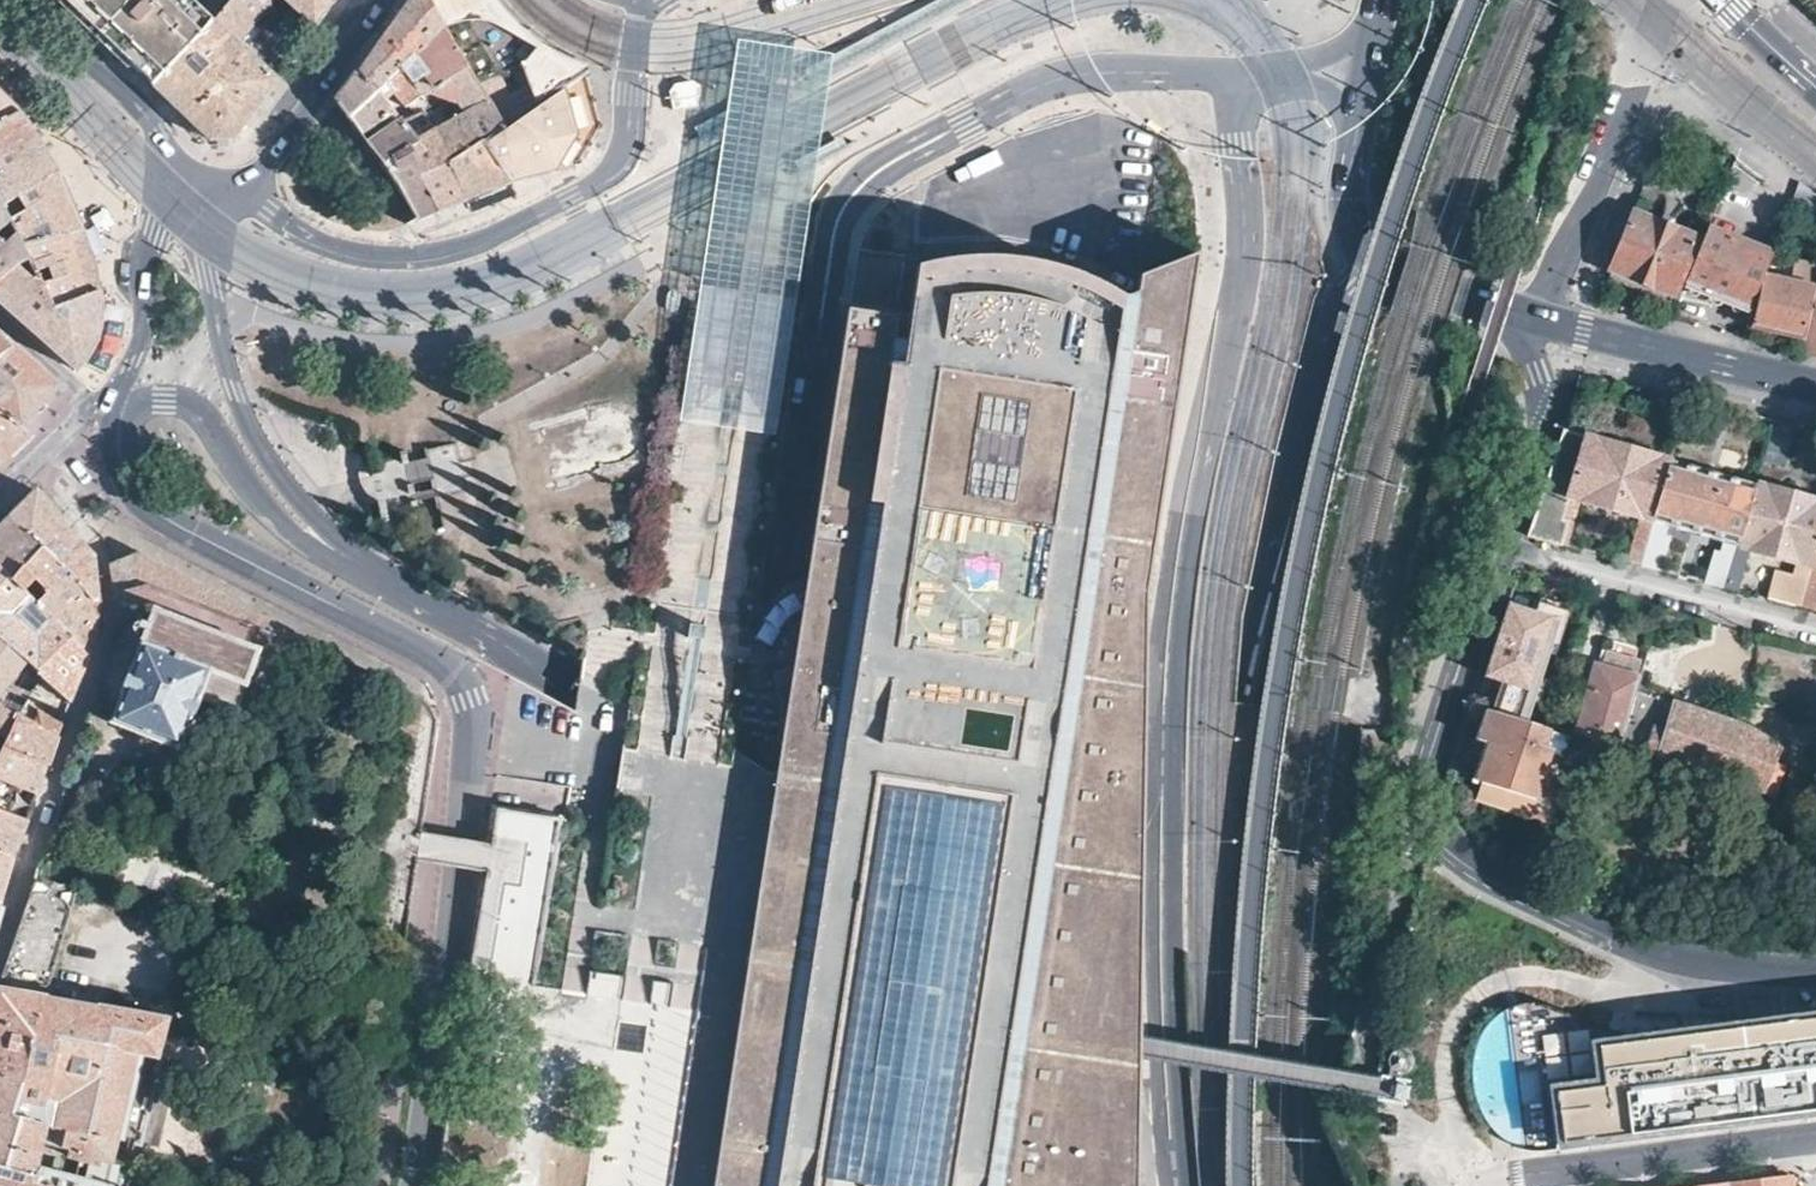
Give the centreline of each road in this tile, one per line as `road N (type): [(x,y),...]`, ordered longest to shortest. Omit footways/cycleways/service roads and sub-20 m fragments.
road 1 (tertiary): [(367,569),(526,655),(991,827),(1058,847),(1142,839),(1177,814),(1206,778),(1255,652),(1331,314),(1371,267)]
road 2 (tertiary): [(1239,1185),(1247,851),(1270,703),(1357,320),(1470,0)]
road 3 (residential): [(1185,1185),(1174,1041),(1175,757),(1182,625),(1241,264),(1237,73),(1308,73)]
road 4 (residential): [(117,415),(123,465),(153,508),(436,655),(475,698),(472,780),(412,1185)]
road 5 (residential): [(1510,550),(1432,772),(1441,823),(1476,858),(1638,940),(1729,962),(1815,969)]
road 6 (residential): [(642,0),(625,152),(604,174),(517,221),(443,248),(361,250),(305,233),(229,190)]
road 7 (tertiary): [(229,190),(210,244),(236,388),(276,464),(367,569)]
road 8 (residential): [(1536,316),(1662,0)]
road 9 (residential): [(1815,1136),(1480,1185)]
road 10 (residential): [(117,415),(148,398),(186,405),(304,543),(367,569)]
road 11 (residential): [(1815,630),(1510,550)]
road 12 (residential): [(229,190),(195,169),(139,100),(16,0)]
road 13 (secondary): [(1536,316),(1815,382)]
road 14 (residential): [(229,190),(185,197),(158,224),(146,326),(117,415)]
road 15 (tertiary): [(385,0),(284,141),(229,190)]
road 16 (residential): [(1536,316),(1530,344),(1545,408),(1544,448),(1510,550)]
road 17 (secondary): [(1371,267),(1536,316)]
road 18 (secondary): [(1357,141),(1348,225),(1371,267)]
road 19 (secondary): [(1378,19),(1357,141)]

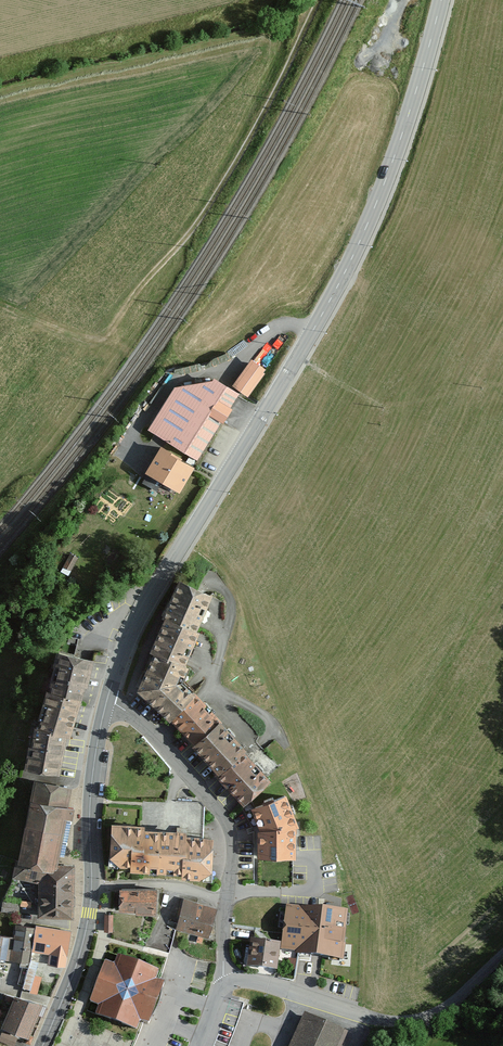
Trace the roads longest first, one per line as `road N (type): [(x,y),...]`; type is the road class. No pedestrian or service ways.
road 1 (tertiary): [(107,702),(142,615),(269,412),(358,248),(442,0)]
road 2 (track): [(320,0),(277,95),(227,174),(110,331),(82,337),(0,306)]
road 3 (tertiary): [(41,1045),(87,932),(91,791),(107,702)]
road 4 (residential): [(228,986),(223,918),(234,841),(227,821),(128,712),(107,702)]
road 5 (unclassified): [(370,1017),(440,1015),(502,956)]
road 6 (residential): [(228,986),(270,986),(370,1017)]

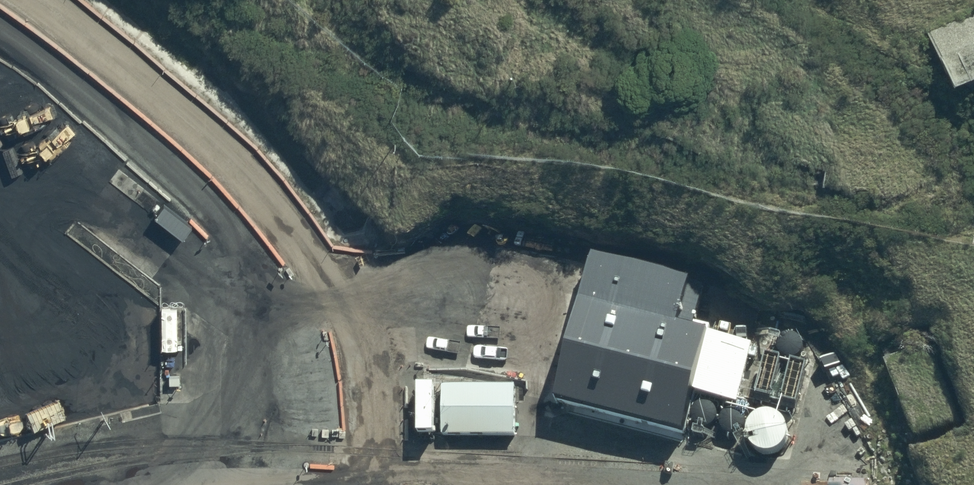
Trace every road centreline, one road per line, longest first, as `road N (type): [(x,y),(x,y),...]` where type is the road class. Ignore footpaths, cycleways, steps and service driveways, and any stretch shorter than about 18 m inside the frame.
road 1 (track): [(43,0),(213,139),(355,307),(391,409),(385,484)]
road 2 (track): [(0,30),(94,100),(186,184),(262,300),(271,327),(267,367),(247,394),(212,418),(172,475)]
road 3 (track): [(973,138),(911,83),(789,0)]

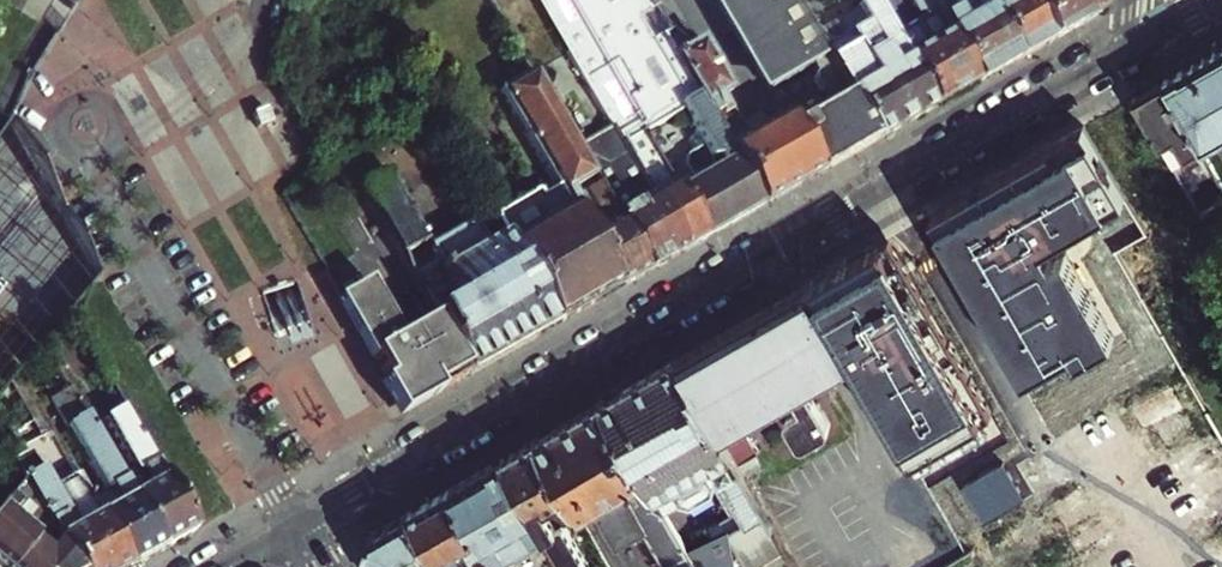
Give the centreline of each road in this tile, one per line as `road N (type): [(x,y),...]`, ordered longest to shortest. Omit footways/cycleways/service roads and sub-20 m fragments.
road 1 (tertiary): [(1124,50),(296,523)]
road 2 (residential): [(90,151),(93,176),(296,523)]
road 3 (residential): [(174,107),(237,55),(263,0)]
road 4 (residential): [(174,107),(63,19)]
road 5 (residential): [(110,139),(108,109),(78,102),(63,128),(72,145),(90,151)]

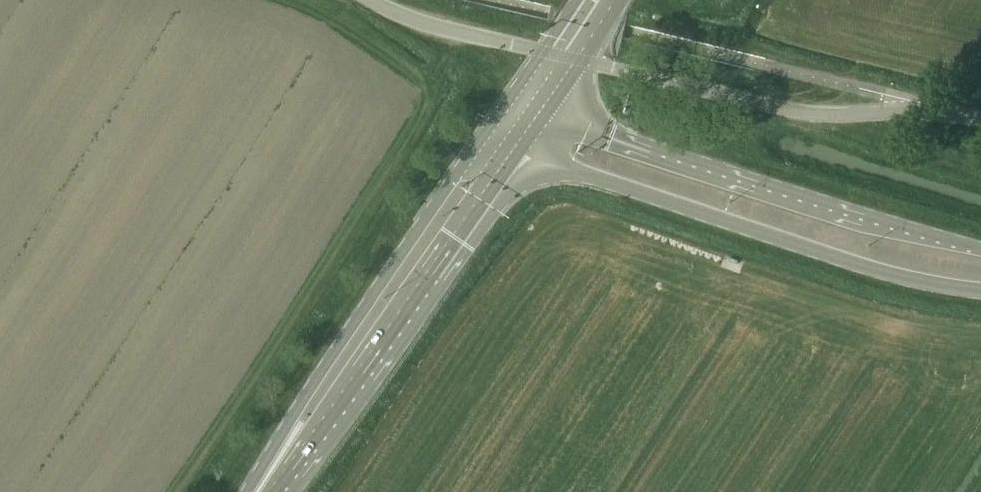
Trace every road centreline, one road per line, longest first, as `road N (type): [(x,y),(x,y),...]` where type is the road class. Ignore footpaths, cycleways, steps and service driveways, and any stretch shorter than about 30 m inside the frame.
road 1 (tertiary): [(519,152),(866,267),(980,290)]
road 2 (primary): [(502,109),(247,491)]
road 3 (tertiary): [(980,247),(549,109)]
road 4 (primary): [(275,491),(519,152)]
road 5 (unclassified): [(583,61),(784,109),(980,117)]
road 6 (unclassified): [(543,52),(442,28),(370,0)]

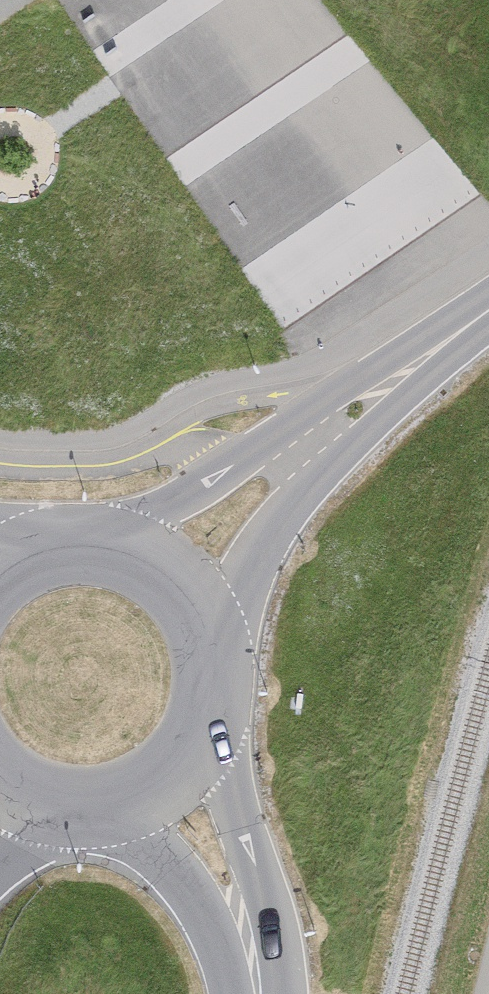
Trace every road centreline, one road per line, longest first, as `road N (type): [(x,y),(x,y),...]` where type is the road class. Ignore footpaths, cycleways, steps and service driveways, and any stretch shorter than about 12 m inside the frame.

☆ ☆ ☆ ☆ ☆

• What to do
Your answer must be the full listing, word for word, minus any images.

• Exercise answer
Give the centreline of each road in this tile, one per line as `road N (type): [(x,y),...]`, ordered longest to shortest. Omit footways/cycleways/service roads and sub-20 m fragments.
road 1 (tertiary): [(367,569),(526,655),(991,827),(1058,847),(1142,839),(1177,814),(1206,778),(1255,652),(1331,314),(1371,267)]
road 2 (tertiary): [(1239,1185),(1247,851),(1270,703),(1357,320),(1470,0)]
road 3 (residential): [(1185,1185),(1174,1041),(1175,757),(1182,625),(1241,264),(1237,73),(1308,73)]
road 4 (residential): [(117,415),(123,465),(153,508),(436,655),(475,698),(472,780),(412,1185)]
road 5 (residential): [(1510,550),(1432,772),(1441,823),(1476,858),(1638,940),(1729,962),(1815,969)]
road 6 (residential): [(642,0),(625,152),(604,174),(517,221),(443,248),(361,250),(305,233),(229,190)]
road 7 (tertiary): [(229,190),(210,244),(236,388),(276,464),(367,569)]
road 8 (residential): [(1536,316),(1662,0)]
road 9 (residential): [(1815,1136),(1480,1185)]
road 10 (residential): [(117,415),(148,398),(186,405),(304,543),(367,569)]
road 11 (residential): [(1815,630),(1510,550)]
road 12 (residential): [(229,190),(195,169),(139,100),(16,0)]
road 13 (secondary): [(1536,316),(1815,382)]
road 14 (residential): [(229,190),(185,197),(158,224),(146,326),(117,415)]
road 15 (tertiary): [(385,0),(284,141),(229,190)]
road 16 (residential): [(1536,316),(1530,344),(1545,408),(1544,448),(1510,550)]
road 17 (secondary): [(1371,267),(1536,316)]
road 18 (secondary): [(1357,141),(1348,225),(1371,267)]
road 19 (secondary): [(1378,19),(1357,141)]

Trace the roads longest first, one per line as `road N (type): [(x,y),...]`; type is the road class. No pedestrian or service ways.
road 1 (tertiary): [(107,702),(142,615),(269,412),(358,248),(442,0)]
road 2 (track): [(320,0),(277,95),(227,174),(110,331),(82,337),(0,306)]
road 3 (tertiary): [(41,1045),(87,932),(91,791),(107,702)]
road 4 (residential): [(228,986),(223,918),(234,841),(227,821),(128,712),(107,702)]
road 5 (unclassified): [(370,1017),(440,1015),(502,956)]
road 6 (residential): [(228,986),(270,986),(370,1017)]

Trace every road centreline, one road per line, longest first, as `road N (type): [(x,y),(x,y),...]` where type is the road class. Ignore footpaths, cycleways, steps and service driveways, and any stretch shorter than about 18 m inside the frame.
road 1 (track): [(43,0),(213,139),(355,307),(391,409),(385,484)]
road 2 (track): [(0,30),(94,100),(186,184),(262,300),(271,327),(267,367),(247,394),(212,418),(172,475)]
road 3 (track): [(973,138),(911,83),(789,0)]

Give the centreline of each road in this tile, one per line as `road N (type): [(x,y),...]`, ordered longest to shortest. Omit footways/cycleways/service roads and sub-20 m fragments.
road 1 (tertiary): [(1124,50),(296,523)]
road 2 (residential): [(90,151),(93,176),(296,523)]
road 3 (residential): [(174,107),(237,55),(263,0)]
road 4 (residential): [(174,107),(63,19)]
road 5 (residential): [(110,139),(108,109),(78,102),(63,128),(72,145),(90,151)]

Trace every road centreline, one road per line, longest first, as `road N (type): [(x,y),(x,y),...]` where type is the road class. Ignore footpaths, cycleways, steps and service driveways, and any stretch shorter than about 30 m inside the frame.
road 1 (tertiary): [(519,152),(866,267),(980,290)]
road 2 (primary): [(502,109),(247,491)]
road 3 (tertiary): [(980,247),(549,109)]
road 4 (primary): [(275,491),(519,152)]
road 5 (unclassified): [(583,61),(784,109),(980,117)]
road 6 (unclassified): [(543,52),(442,28),(370,0)]

Trace every road centreline, one road per line, longest first, as `road N (type): [(x,y),(x,y),...]` where type is the road class. Ignore footpaths, cycleways, steps and service driveways, and any stretch shorter than about 12 m inside the frame.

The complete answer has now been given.